▶ [WHAT THIS TASK INVOLVES] The required output is a copy of each line in the material below that includes "brown".

▶ [DATA RECORDS]
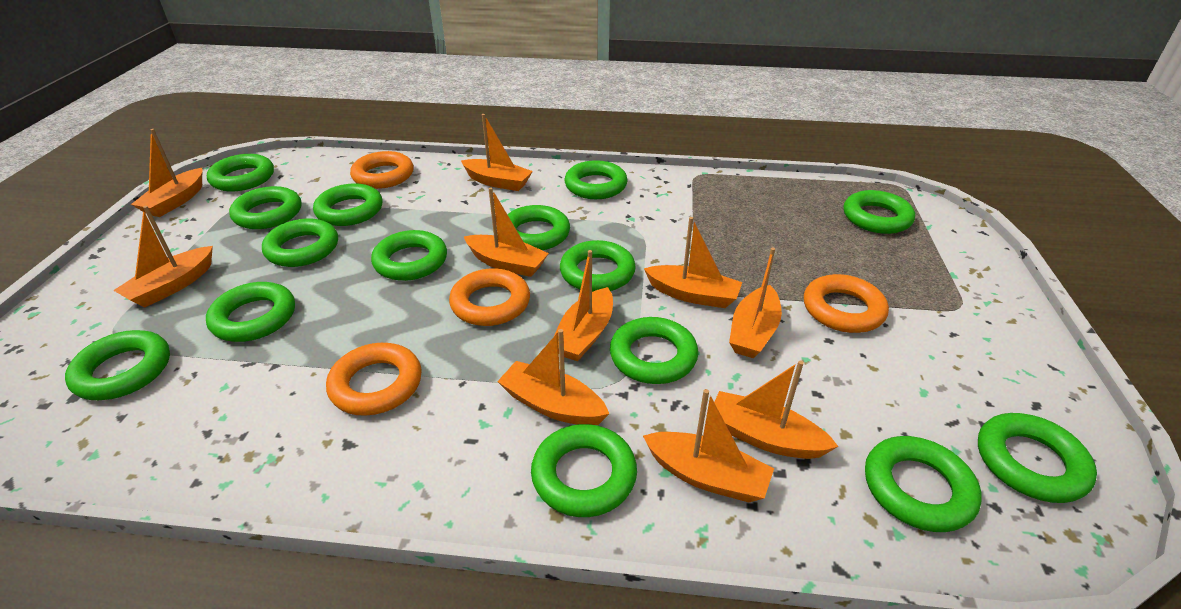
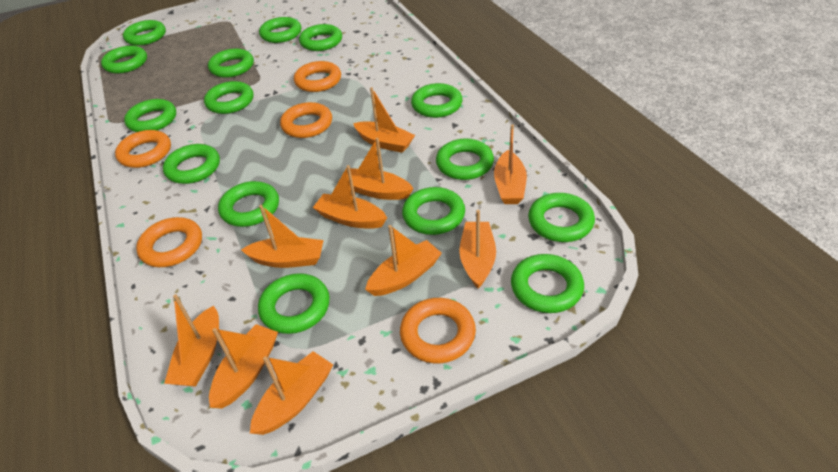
orange ring: 4 -> 5

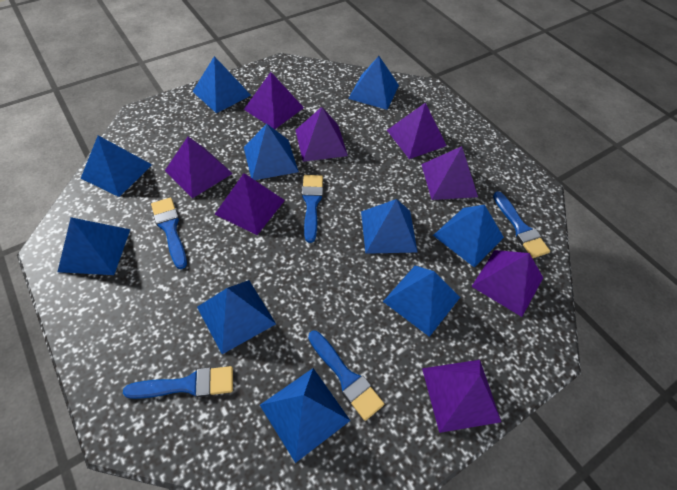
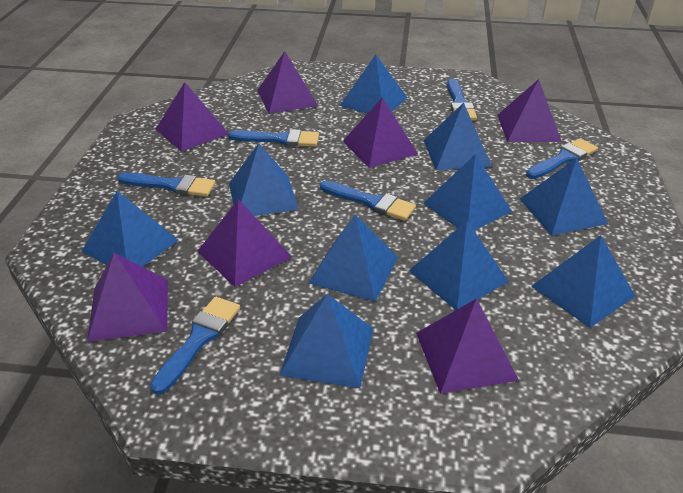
blue brush: 5 -> 6
purple pyramid: 8 -> 7

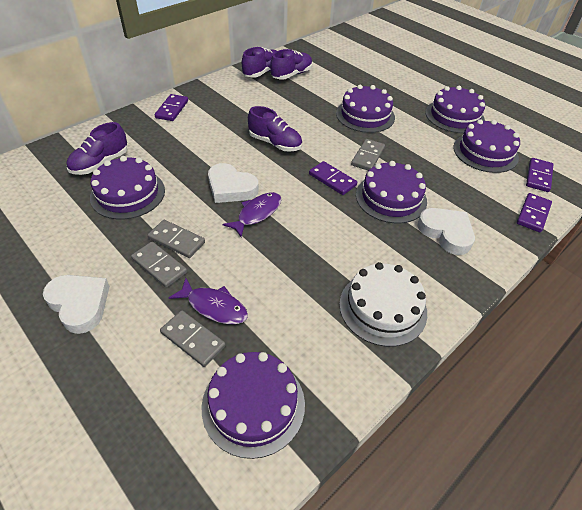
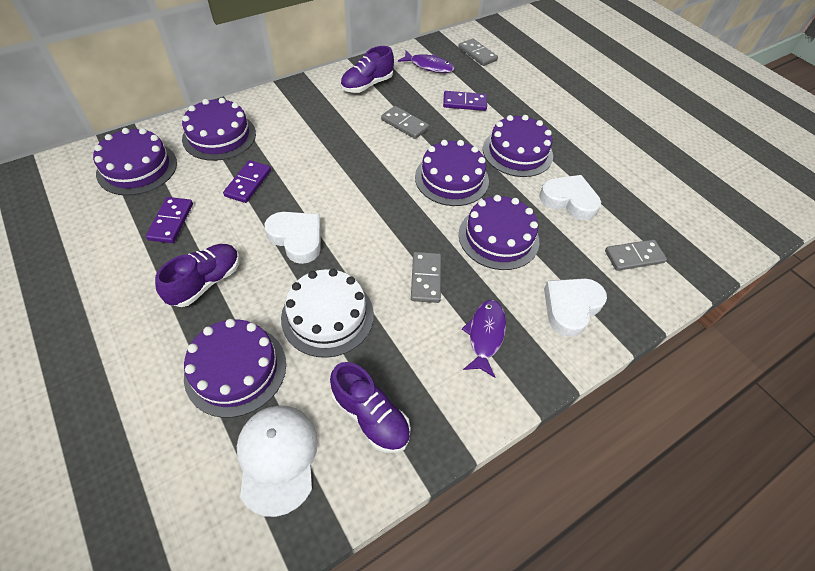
purple domino: 4 -> 3
purple shoe: 4 -> 3
white cap: 0 -> 1

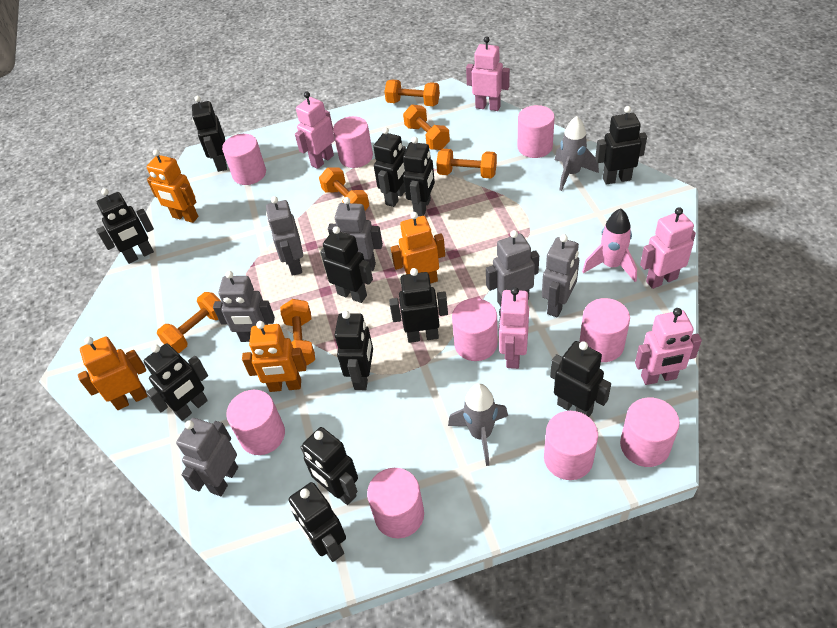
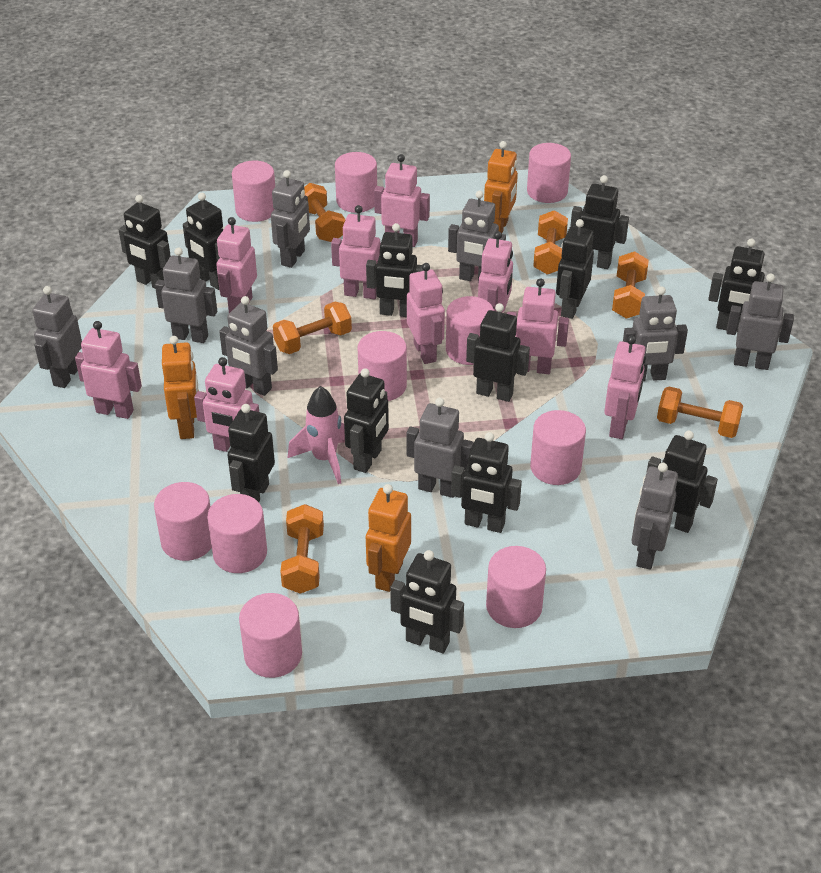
grey robot: 6 -> 9
grey rocket: 2 -> 0
orange robot: 4 -> 3
pink cylinder: 9 -> 10
pink robot: 5 -> 9

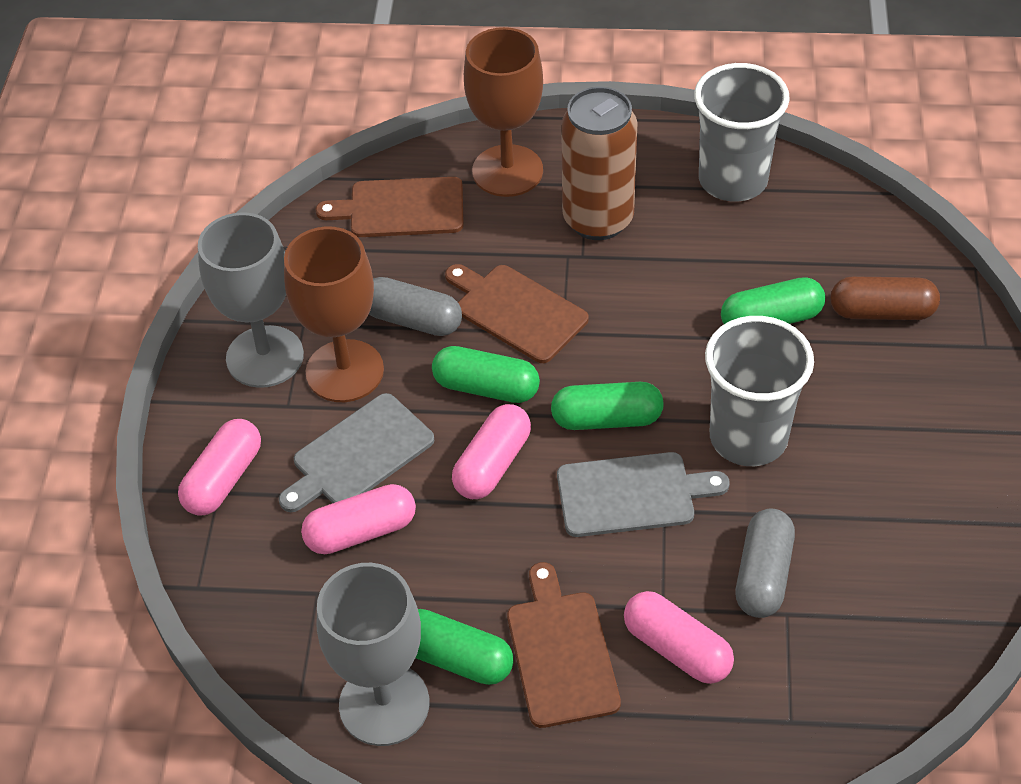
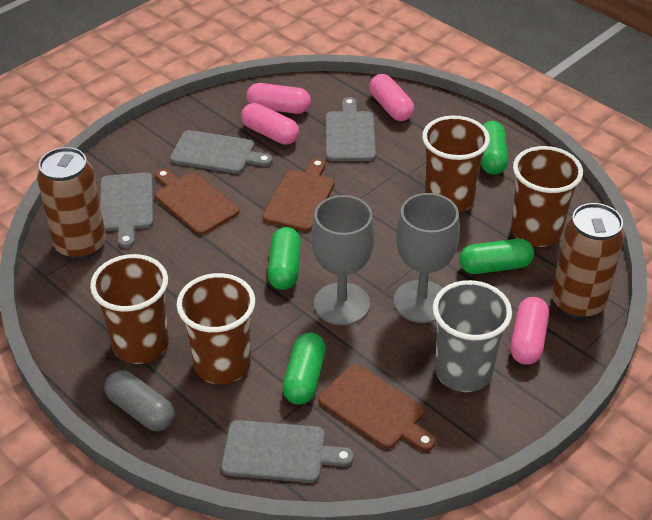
brown can: 1 -> 2
brown capsule: 1 -> 0
brown cup: 0 -> 4
brown goblet: 2 -> 0
grey capsule: 2 -> 1
grey cup: 2 -> 1
grey cutting board: 2 -> 4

▶ [SOLUTION]
brown can: 1 -> 2
brown capsule: 1 -> 0
brown cup: 0 -> 4
brown goblet: 2 -> 0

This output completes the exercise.